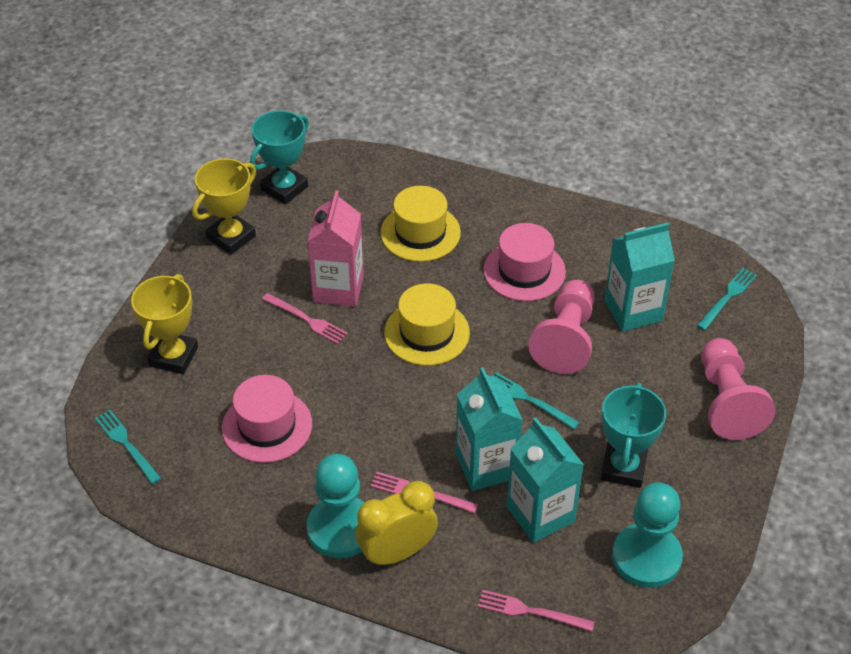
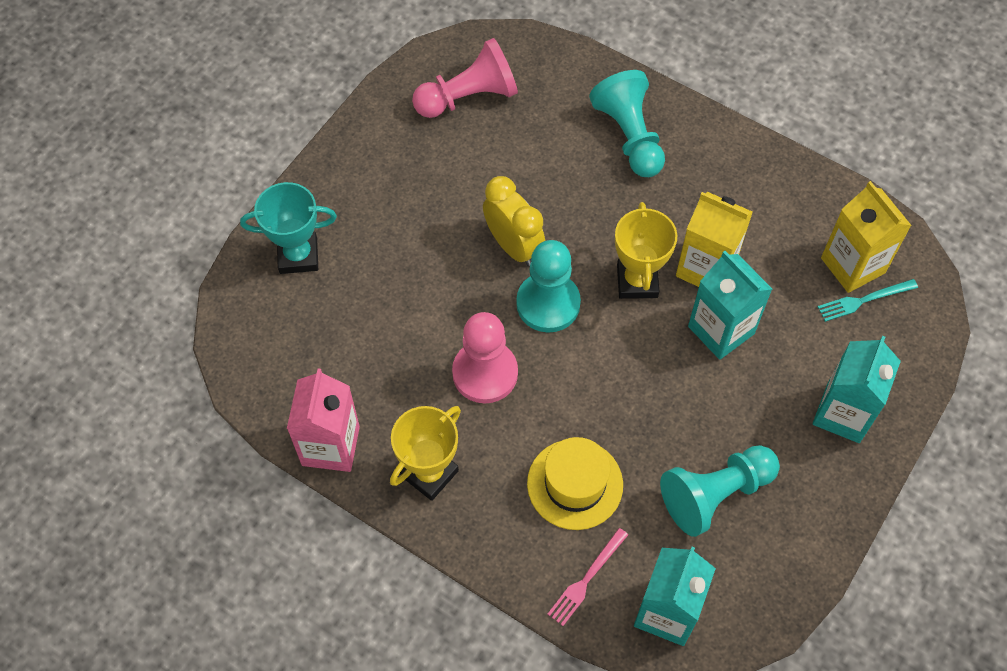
pink fork: 3 -> 1
pink hat: 2 -> 0
turquoise fork: 3 -> 1
turquoise pawn: 2 -> 3
turquoise trophy: 2 -> 1
yellow carton: 0 -> 2
yellow hat: 2 -> 1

___

Problem requirements - Write out again, exactly, the line containing "pink hat: 2 -> 0" and every later line of the records. Omit the rest.

Result -
pink hat: 2 -> 0
turquoise fork: 3 -> 1
turquoise pawn: 2 -> 3
turquoise trophy: 2 -> 1
yellow carton: 0 -> 2
yellow hat: 2 -> 1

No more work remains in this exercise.